##### Records for this task

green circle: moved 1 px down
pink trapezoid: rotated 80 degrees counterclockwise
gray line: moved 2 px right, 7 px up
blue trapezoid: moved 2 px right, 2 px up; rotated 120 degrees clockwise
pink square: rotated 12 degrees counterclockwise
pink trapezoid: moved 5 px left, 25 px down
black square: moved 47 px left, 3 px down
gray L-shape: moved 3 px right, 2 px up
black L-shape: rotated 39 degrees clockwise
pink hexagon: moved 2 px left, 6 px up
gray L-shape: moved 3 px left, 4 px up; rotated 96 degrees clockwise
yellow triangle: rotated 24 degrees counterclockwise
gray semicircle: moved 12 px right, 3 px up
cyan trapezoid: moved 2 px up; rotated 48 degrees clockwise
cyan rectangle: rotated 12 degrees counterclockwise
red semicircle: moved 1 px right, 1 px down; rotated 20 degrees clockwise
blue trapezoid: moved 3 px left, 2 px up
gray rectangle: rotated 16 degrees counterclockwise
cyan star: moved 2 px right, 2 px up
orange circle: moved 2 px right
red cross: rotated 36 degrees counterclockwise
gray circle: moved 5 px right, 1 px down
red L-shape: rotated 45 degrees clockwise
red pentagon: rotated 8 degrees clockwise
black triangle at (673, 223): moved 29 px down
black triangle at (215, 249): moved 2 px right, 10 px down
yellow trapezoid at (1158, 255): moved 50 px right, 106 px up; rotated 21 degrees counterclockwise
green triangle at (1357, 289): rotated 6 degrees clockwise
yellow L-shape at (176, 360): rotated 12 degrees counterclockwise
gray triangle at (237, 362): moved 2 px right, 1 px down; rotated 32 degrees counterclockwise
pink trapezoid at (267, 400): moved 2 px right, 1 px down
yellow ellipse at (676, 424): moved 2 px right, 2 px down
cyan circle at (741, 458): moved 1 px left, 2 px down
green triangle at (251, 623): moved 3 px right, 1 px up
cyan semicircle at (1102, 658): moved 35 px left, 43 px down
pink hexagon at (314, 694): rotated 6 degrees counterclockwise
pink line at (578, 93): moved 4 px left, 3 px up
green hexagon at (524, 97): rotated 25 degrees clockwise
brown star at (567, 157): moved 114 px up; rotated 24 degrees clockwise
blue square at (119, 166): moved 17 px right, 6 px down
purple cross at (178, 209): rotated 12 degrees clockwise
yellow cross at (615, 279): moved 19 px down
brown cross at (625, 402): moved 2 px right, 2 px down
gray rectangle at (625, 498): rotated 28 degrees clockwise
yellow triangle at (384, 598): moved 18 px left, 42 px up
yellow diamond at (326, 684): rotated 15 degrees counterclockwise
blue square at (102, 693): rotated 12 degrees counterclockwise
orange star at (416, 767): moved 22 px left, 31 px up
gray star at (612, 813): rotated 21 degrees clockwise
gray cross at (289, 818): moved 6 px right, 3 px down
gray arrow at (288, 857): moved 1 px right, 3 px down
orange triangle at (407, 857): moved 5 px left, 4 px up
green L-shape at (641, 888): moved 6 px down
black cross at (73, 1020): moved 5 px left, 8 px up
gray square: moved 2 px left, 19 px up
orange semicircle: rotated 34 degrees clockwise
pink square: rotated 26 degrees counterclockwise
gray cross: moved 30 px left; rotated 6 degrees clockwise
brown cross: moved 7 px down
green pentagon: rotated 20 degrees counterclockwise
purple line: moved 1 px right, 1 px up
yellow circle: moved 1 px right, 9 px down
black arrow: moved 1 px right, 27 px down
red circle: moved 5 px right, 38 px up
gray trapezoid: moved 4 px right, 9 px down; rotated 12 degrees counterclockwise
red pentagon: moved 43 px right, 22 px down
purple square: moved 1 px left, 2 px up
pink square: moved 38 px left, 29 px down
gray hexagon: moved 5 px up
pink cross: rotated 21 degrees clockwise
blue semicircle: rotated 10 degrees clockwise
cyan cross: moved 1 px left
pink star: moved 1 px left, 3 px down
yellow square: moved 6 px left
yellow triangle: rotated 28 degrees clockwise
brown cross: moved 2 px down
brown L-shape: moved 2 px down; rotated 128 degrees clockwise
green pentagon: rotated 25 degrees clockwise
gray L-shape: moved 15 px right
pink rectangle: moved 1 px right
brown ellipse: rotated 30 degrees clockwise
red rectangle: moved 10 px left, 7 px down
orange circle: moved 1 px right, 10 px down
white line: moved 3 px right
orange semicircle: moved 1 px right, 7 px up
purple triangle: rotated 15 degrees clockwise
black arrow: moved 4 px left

##########

__Problem__
For the word "triangle", please say how many lines in the entries hold it, with only the number as the reply.

__Exercise output__
10